* **INSTRUCTIONS FOR THE TASK**:
Quote each of the rows below verbatim, from the first to the last.

* **DATA PROVIDED**:
+ + + + +

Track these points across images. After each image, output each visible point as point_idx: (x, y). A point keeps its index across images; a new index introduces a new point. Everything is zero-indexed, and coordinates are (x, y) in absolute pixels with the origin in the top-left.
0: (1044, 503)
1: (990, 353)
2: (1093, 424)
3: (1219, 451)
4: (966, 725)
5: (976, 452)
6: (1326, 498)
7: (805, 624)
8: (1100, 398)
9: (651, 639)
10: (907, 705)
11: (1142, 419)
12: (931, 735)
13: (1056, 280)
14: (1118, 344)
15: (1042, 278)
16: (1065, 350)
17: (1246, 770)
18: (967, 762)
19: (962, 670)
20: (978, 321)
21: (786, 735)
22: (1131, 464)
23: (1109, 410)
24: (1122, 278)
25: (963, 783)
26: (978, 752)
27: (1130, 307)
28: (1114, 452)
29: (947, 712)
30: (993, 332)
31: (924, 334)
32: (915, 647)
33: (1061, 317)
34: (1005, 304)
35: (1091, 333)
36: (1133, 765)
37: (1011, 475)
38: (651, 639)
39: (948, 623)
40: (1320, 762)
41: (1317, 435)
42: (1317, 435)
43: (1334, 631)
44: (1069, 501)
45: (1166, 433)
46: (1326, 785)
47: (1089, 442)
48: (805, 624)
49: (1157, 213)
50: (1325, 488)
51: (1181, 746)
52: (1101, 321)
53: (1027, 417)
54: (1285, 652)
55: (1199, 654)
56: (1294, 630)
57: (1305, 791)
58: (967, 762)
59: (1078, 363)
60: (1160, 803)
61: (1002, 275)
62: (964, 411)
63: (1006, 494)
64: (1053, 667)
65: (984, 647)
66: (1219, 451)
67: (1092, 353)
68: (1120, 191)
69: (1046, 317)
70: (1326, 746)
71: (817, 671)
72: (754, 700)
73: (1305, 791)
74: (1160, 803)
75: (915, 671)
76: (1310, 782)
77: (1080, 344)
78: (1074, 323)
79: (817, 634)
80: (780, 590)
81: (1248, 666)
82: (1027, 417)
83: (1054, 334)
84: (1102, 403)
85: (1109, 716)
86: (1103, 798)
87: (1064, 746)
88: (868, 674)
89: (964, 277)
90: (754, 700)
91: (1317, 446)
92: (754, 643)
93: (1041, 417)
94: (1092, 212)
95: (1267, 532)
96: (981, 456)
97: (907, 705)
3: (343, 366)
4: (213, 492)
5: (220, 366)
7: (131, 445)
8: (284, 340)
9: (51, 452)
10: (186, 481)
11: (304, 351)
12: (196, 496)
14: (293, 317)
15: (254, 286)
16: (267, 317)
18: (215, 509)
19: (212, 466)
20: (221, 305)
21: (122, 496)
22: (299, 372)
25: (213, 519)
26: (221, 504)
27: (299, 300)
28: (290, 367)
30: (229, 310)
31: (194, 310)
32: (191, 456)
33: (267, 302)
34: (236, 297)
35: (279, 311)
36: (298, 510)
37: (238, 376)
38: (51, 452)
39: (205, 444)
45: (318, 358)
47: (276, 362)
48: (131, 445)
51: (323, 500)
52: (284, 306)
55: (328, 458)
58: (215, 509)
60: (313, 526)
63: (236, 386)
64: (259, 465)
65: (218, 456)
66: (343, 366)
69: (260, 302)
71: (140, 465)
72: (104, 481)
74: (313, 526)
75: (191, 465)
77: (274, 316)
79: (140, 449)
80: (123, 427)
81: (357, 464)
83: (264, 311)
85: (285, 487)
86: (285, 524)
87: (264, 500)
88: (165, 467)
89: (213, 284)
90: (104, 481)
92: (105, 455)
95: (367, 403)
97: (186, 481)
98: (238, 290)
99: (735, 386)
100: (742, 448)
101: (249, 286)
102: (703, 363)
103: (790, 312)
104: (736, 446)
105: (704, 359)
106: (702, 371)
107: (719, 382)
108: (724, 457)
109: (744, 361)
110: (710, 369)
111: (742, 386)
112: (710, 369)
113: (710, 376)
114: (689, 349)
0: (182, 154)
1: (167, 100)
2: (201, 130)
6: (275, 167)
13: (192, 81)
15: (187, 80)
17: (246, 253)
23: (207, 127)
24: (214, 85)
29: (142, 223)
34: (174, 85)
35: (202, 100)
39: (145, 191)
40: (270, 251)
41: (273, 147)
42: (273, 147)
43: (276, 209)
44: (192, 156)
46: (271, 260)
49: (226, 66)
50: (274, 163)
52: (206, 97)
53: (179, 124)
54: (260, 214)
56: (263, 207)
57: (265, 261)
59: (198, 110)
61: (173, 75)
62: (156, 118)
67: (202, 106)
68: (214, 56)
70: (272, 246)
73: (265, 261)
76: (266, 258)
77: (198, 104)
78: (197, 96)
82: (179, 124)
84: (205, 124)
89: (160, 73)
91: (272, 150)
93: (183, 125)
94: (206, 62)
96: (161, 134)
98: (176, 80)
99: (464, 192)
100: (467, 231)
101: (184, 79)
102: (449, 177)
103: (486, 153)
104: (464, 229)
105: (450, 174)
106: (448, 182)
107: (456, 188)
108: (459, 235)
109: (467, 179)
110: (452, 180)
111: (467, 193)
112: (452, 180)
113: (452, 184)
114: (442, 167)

+ + + + +

* **SOLVED PROBLEM**:
Track these points across images. After each image, output each visible point as point_idx: (x, y). A point keeps its index across images; a new index introduces a new point. Everything is zero-indexed, and coordinates are (x, y) in absolute pixels with the origin in the top-left.
0: (1044, 503)
1: (990, 353)
2: (1093, 424)
3: (1219, 451)
4: (966, 725)
5: (976, 452)
6: (1326, 498)
7: (805, 624)
8: (1100, 398)
9: (651, 639)
10: (907, 705)
11: (1142, 419)
12: (931, 735)
13: (1056, 280)
14: (1118, 344)
15: (1042, 278)
16: (1065, 350)
17: (1246, 770)
18: (967, 762)
19: (962, 670)
20: (978, 321)
21: (786, 735)
22: (1131, 464)
23: (1109, 410)
24: (1122, 278)
25: (963, 783)
26: (978, 752)
27: (1130, 307)
28: (1114, 452)
29: (947, 712)
30: (993, 332)
31: (924, 334)
32: (915, 647)
33: (1061, 317)
34: (1005, 304)
35: (1091, 333)
36: (1133, 765)
37: (1011, 475)
38: (651, 639)
39: (948, 623)
40: (1320, 762)
41: (1317, 435)
42: (1317, 435)
43: (1334, 631)
44: (1069, 501)
45: (1166, 433)
46: (1326, 785)
47: (1089, 442)
48: (805, 624)
49: (1157, 213)
50: (1325, 488)
51: (1181, 746)
52: (1101, 321)
53: (1027, 417)
54: (1285, 652)
55: (1199, 654)
56: (1294, 630)
57: (1305, 791)
58: (967, 762)
59: (1078, 363)
60: (1160, 803)
61: (1002, 275)
62: (964, 411)
63: (1006, 494)
64: (1053, 667)
65: (984, 647)
66: (1219, 451)
67: (1092, 353)
68: (1120, 191)
69: (1046, 317)
70: (1326, 746)
71: (817, 671)
72: (754, 700)
73: (1305, 791)
74: (1160, 803)
75: (915, 671)
76: (1310, 782)
77: (1080, 344)
78: (1074, 323)
79: (817, 634)
80: (780, 590)
81: (1248, 666)
82: (1027, 417)
83: (1054, 334)
84: (1102, 403)
85: (1109, 716)
86: (1103, 798)
87: (1064, 746)
88: (868, 674)
89: (964, 277)
90: (754, 700)
91: (1317, 446)
92: (754, 643)
93: (1041, 417)
94: (1092, 212)
95: (1267, 532)
96: (981, 456)
97: (907, 705)
3: (343, 366)
4: (213, 492)
5: (220, 366)
7: (131, 445)
8: (284, 340)
9: (51, 452)
10: (186, 481)
11: (304, 351)
12: (196, 496)
14: (293, 317)
15: (254, 286)
16: (267, 317)
18: (215, 509)
19: (212, 466)
20: (221, 305)
21: (122, 496)
22: (299, 372)
25: (213, 519)
26: (221, 504)
27: (299, 300)
28: (290, 367)
30: (229, 310)
31: (194, 310)
32: (191, 456)
33: (267, 302)
34: (236, 297)
35: (279, 311)
36: (298, 510)
37: (238, 376)
38: (51, 452)
39: (205, 444)
45: (318, 358)
47: (276, 362)
48: (131, 445)
51: (323, 500)
52: (284, 306)
55: (328, 458)
58: (215, 509)
60: (313, 526)
63: (236, 386)
64: (259, 465)
65: (218, 456)
66: (343, 366)
69: (260, 302)
71: (140, 465)
72: (104, 481)
74: (313, 526)
75: (191, 465)
77: (274, 316)
79: (140, 449)
80: (123, 427)
81: (357, 464)
83: (264, 311)
85: (285, 487)
86: (285, 524)
87: (264, 500)
88: (165, 467)
89: (213, 284)
90: (104, 481)
92: (105, 455)
95: (367, 403)
97: (186, 481)
98: (238, 290)
99: (735, 386)
100: (742, 448)
101: (249, 286)
102: (703, 363)
103: (790, 312)
104: (736, 446)
105: (704, 359)
106: (702, 371)
107: (719, 382)
108: (724, 457)
109: (744, 361)
110: (710, 369)
111: (742, 386)
112: (710, 369)
113: (710, 376)
114: (689, 349)
0: (182, 154)
1: (167, 100)
2: (201, 130)
6: (275, 167)
13: (192, 81)
15: (187, 80)
17: (246, 253)
23: (207, 127)
24: (214, 85)
29: (142, 223)
34: (174, 85)
35: (202, 100)
39: (145, 191)
40: (270, 251)
41: (273, 147)
42: (273, 147)
43: (276, 209)
44: (192, 156)
46: (271, 260)
49: (226, 66)
50: (274, 163)
52: (206, 97)
53: (179, 124)
54: (260, 214)
56: (263, 207)
57: (265, 261)
59: (198, 110)
61: (173, 75)
62: (156, 118)
67: (202, 106)
68: (214, 56)
70: (272, 246)
73: (265, 261)
76: (266, 258)
77: (198, 104)
78: (197, 96)
82: (179, 124)
84: (205, 124)
89: (160, 73)
91: (272, 150)
93: (183, 125)
94: (206, 62)
96: (161, 134)
98: (176, 80)
99: (464, 192)
100: (467, 231)
101: (184, 79)
102: (449, 177)
103: (486, 153)
104: (464, 229)
105: (450, 174)
106: (448, 182)
107: (456, 188)
108: (459, 235)
109: (467, 179)
110: (452, 180)
111: (467, 193)
112: (452, 180)
113: (452, 184)
114: (442, 167)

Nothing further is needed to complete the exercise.